## RAW DATA
══════════
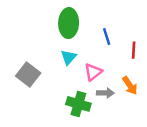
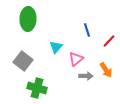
green ellipse: (69, 23) -> (28, 19), moved
red line: (134, 50) -> (109, 41), turned 40
green cross: (78, 104) -> (37, 88), moved

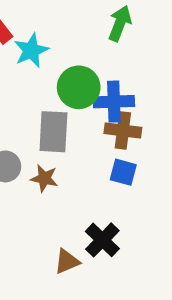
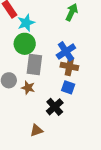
green circle: (79, 87) -> (25, 44), moved
blue cross: (114, 102) -> (66, 51), turned -36
black cross: (102, 240) -> (55, 107), moved

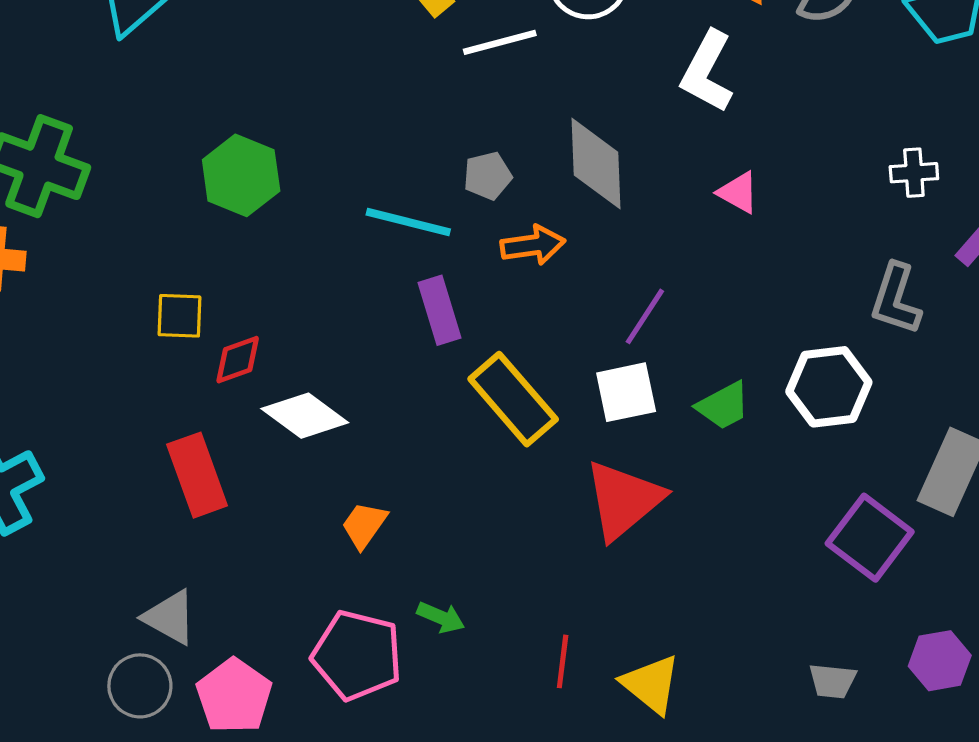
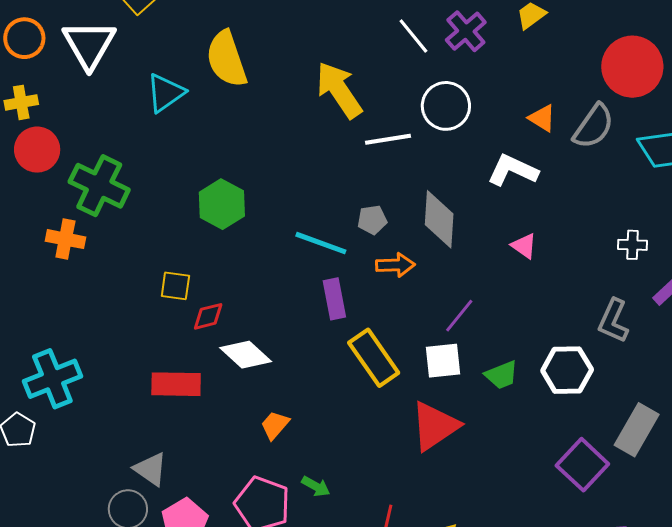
white L-shape: (707, 72) -> (513, 170), turned 81
red rectangle: (197, 475) -> (176, 384), turned -75

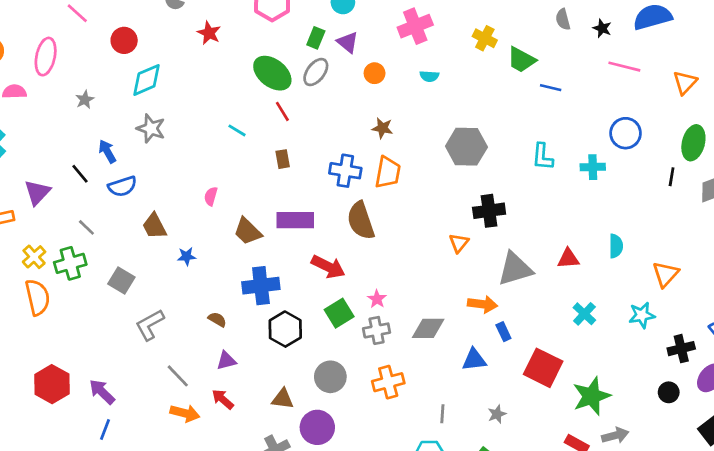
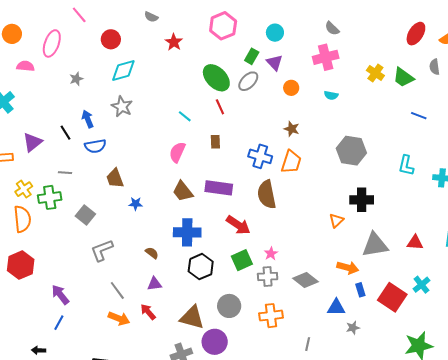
green trapezoid: (521, 60) -> (403, 77), moved
pink semicircle: (211, 196) -> (177, 152), moved, size x1.5
gray line: (86, 227) -> (65, 173), turned -48
gray diamond: (428, 328) -> (306, 280), turned 30
red square: (543, 368) -> (392, 297), moved
red hexagon: (52, 384) -> (21, 265), moved
brown triangle: (283, 399) -> (192, 317), size x1.5
gray star: (497, 414) -> (353, 328), moved

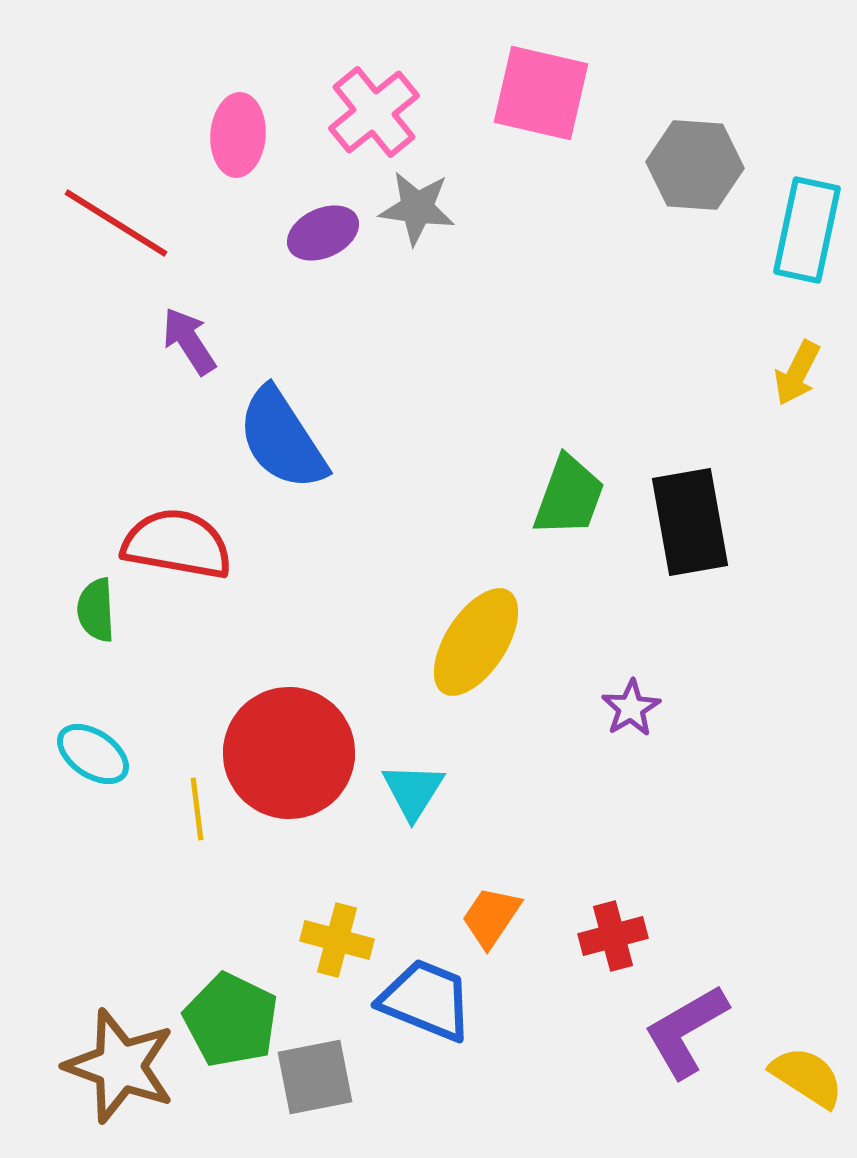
══════════
## THE TASK
With pictures omitted, copy exactly the lines from the one containing "red rectangle: (197, 475)" through the final line of the listing, both included.

## EXERCISE SOLUTION
red rectangle: (197, 475) -> (176, 384), turned -75

green trapezoid: (521, 60) -> (403, 77), moved
pink semicircle: (211, 196) -> (177, 152), moved, size x1.5
gray line: (86, 227) -> (65, 173), turned -48
gray diamond: (428, 328) -> (306, 280), turned 30
red square: (543, 368) -> (392, 297), moved
red hexagon: (52, 384) -> (21, 265), moved
brown triangle: (283, 399) -> (192, 317), size x1.5
gray star: (497, 414) -> (353, 328), moved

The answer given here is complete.